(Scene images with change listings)
§
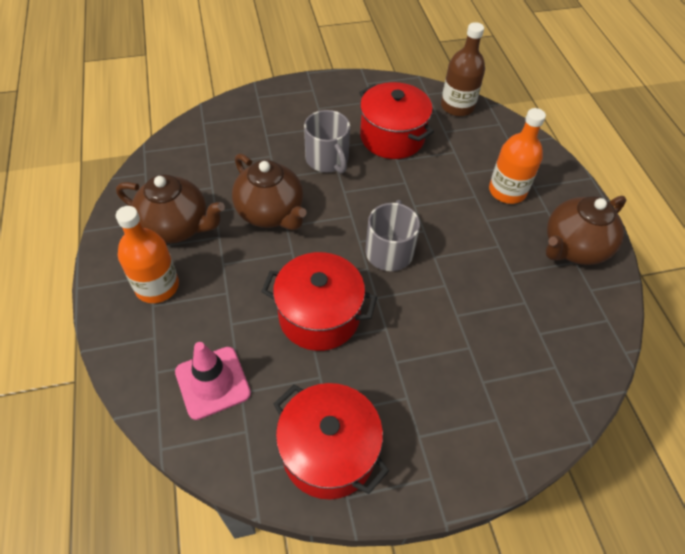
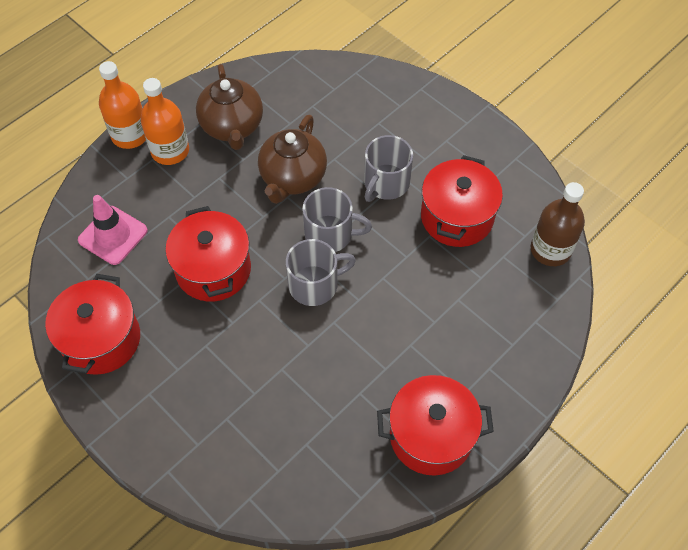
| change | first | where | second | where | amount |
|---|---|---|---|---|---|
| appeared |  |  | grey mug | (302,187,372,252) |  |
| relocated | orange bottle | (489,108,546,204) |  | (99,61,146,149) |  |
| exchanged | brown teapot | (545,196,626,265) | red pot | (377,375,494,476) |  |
§
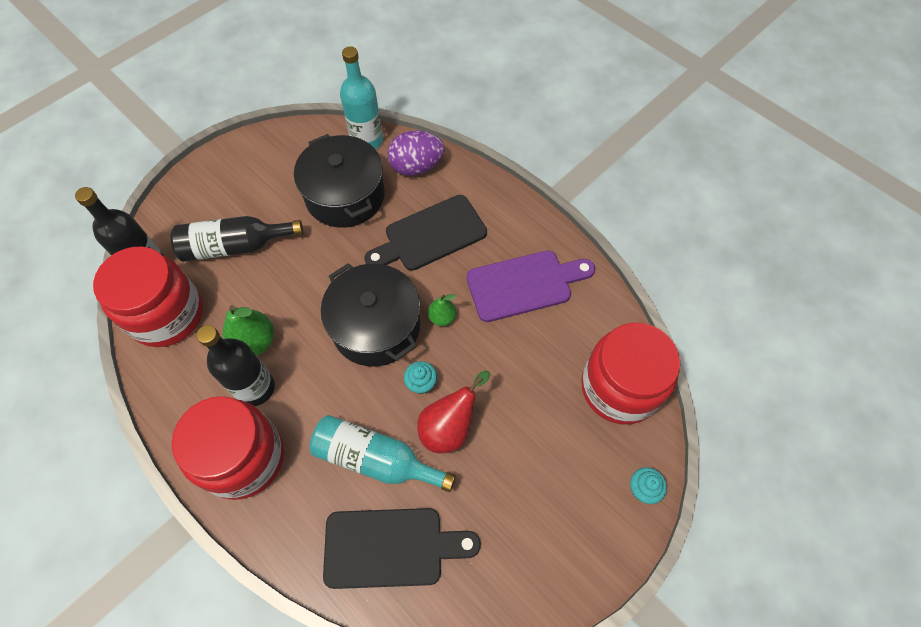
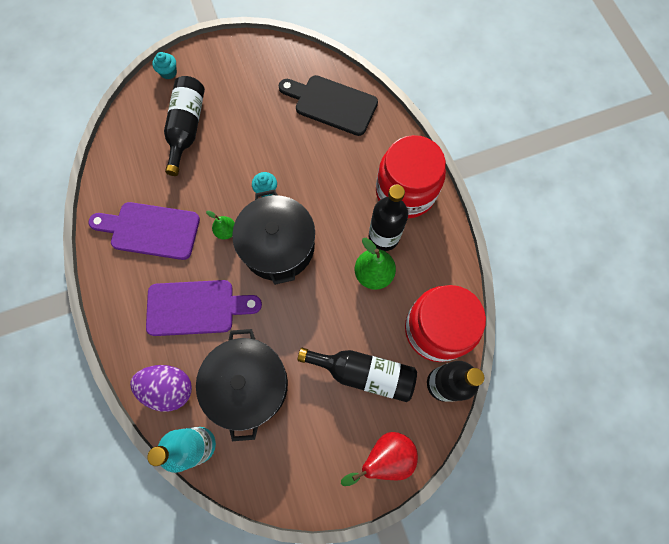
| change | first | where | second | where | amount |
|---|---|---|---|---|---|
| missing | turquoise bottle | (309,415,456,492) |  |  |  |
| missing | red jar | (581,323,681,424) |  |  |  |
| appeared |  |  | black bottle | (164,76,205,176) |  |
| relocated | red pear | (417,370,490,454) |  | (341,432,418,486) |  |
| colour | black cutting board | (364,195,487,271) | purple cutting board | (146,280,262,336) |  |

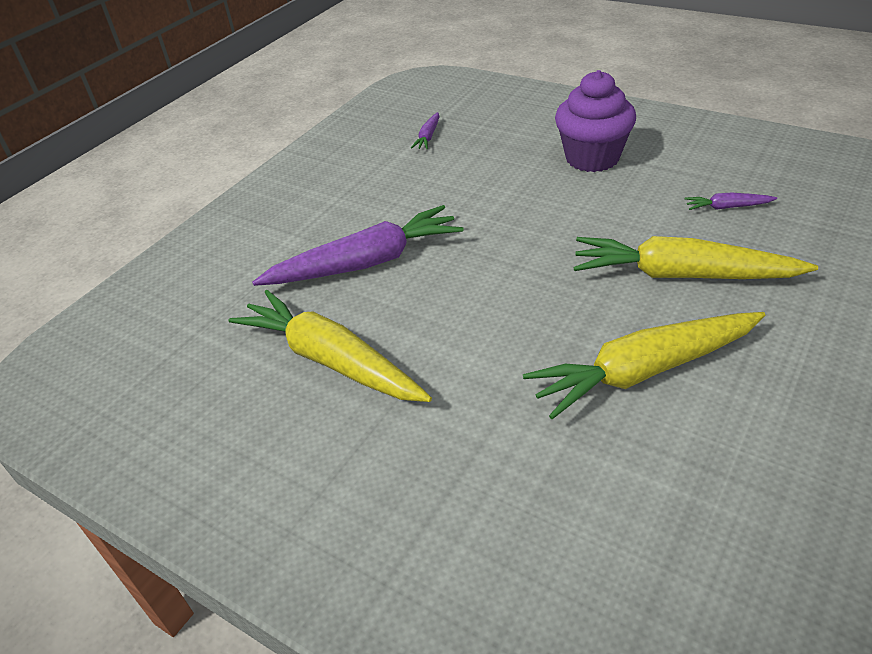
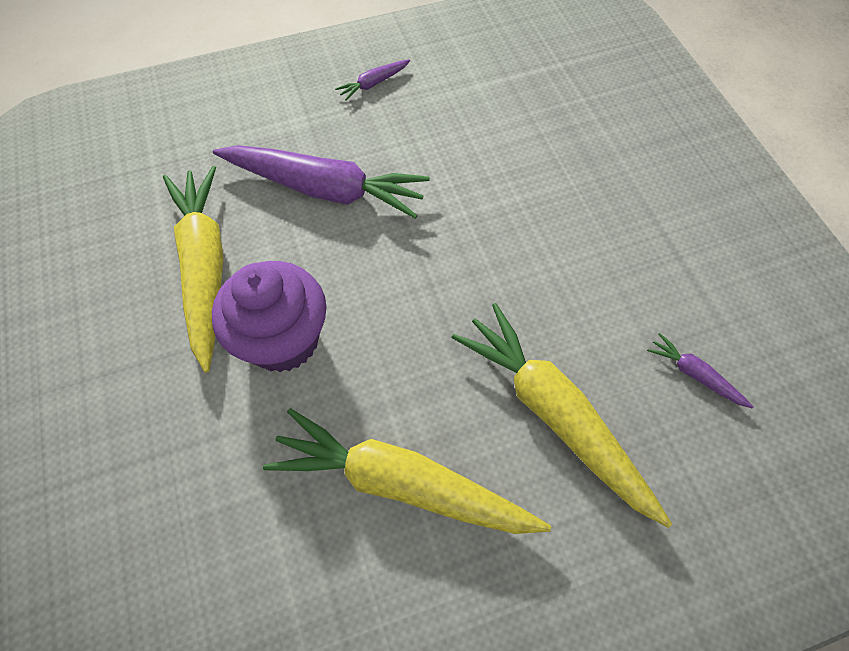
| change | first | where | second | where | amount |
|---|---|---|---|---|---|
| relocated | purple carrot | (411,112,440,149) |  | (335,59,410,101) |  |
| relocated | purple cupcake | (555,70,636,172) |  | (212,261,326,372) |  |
§
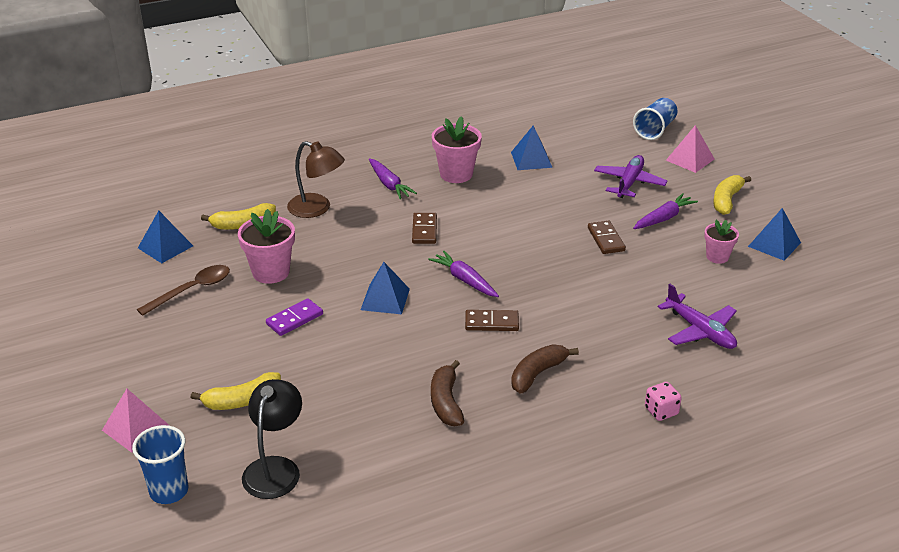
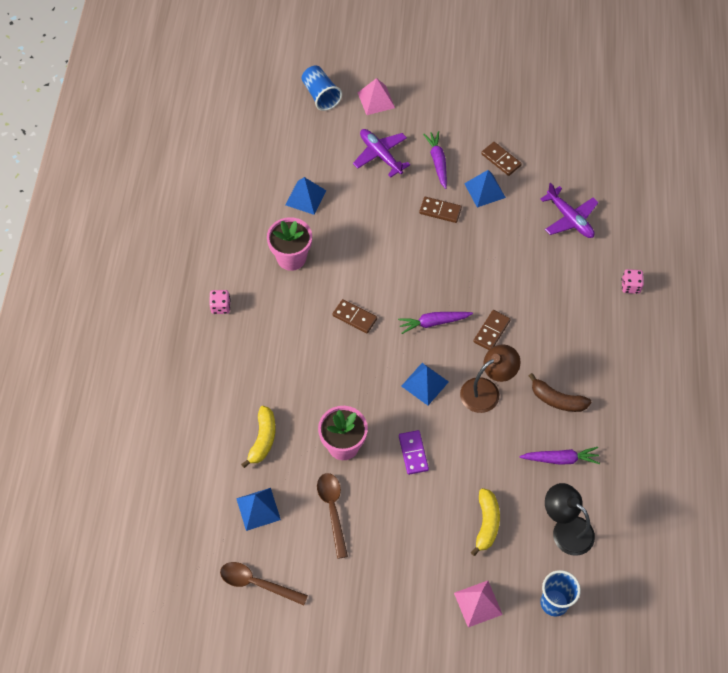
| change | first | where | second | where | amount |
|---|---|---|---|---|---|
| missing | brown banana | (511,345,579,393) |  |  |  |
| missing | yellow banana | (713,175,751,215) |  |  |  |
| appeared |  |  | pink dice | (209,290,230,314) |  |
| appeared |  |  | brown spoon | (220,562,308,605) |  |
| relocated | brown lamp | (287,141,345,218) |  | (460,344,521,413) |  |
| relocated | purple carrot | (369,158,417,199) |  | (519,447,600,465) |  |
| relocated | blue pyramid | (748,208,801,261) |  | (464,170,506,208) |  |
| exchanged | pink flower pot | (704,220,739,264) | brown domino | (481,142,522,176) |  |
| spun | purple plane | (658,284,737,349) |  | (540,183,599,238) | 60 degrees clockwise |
§
» Work instructions
Would you count the lines in the data that contain the word "bottle" and state only the number?

» Output below
3